- [REQUIREMENTS]:
Rewrite the lines from the one containing "Baghdad: 6:23 -> 6:28" through the end of the items, inclusive, with "Saigon" changed to "Ho Chi Minh City" and everything else left as it is. Omit the pictures from your answer.

- [INPUT RECORDS]:
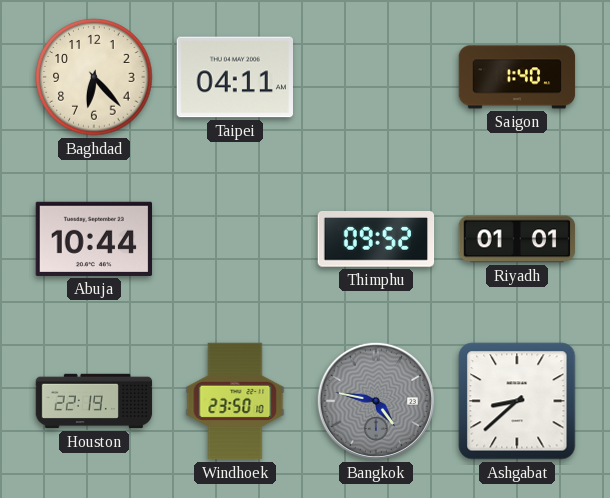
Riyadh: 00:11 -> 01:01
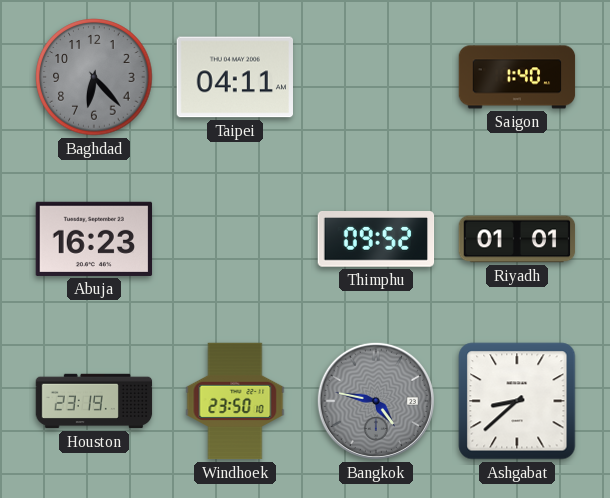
Baghdad dial: cream -> grey
Abuja: 10:44 -> 16:23
Houston: 22:19 -> 23:19
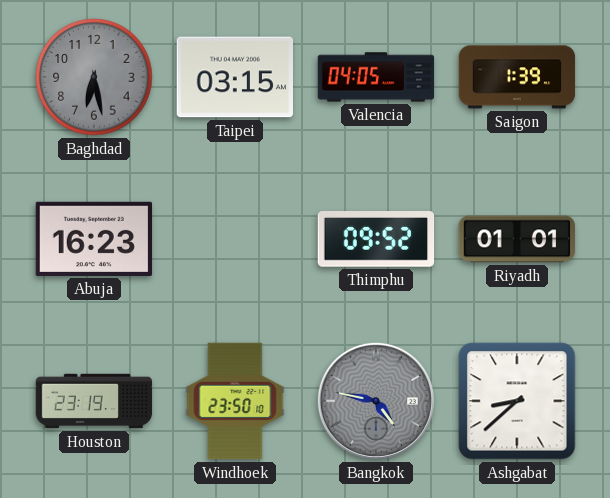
Baghdad: 6:23 -> 6:28
Taipei: 04:11 -> 03:15
Valencia: none -> 04:05
Saigon: 1:40 -> 1:39
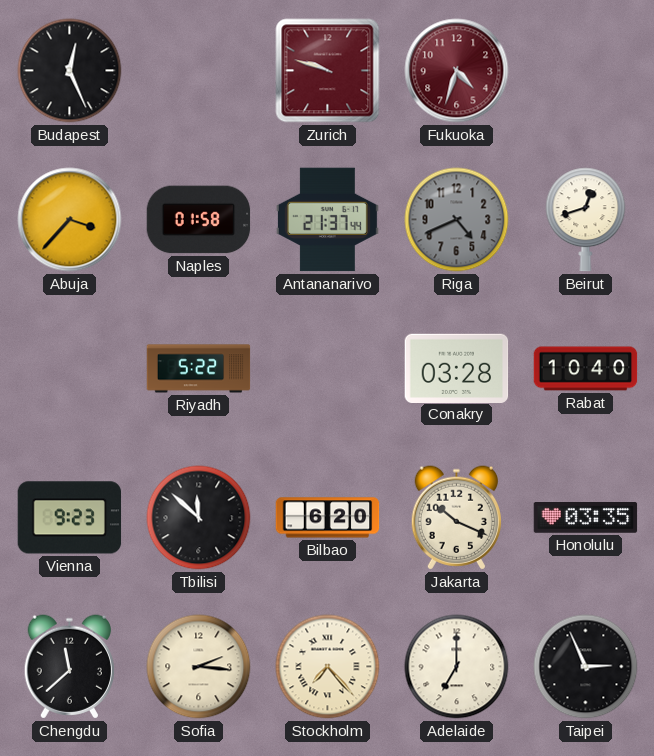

- [RESULT OF THE EXERCISE]:
Baghdad: 6:23 -> 6:28
Taipei: 04:11 -> 03:15
Valencia: none -> 04:05
Ho Chi Minh City: 1:40 -> 1:39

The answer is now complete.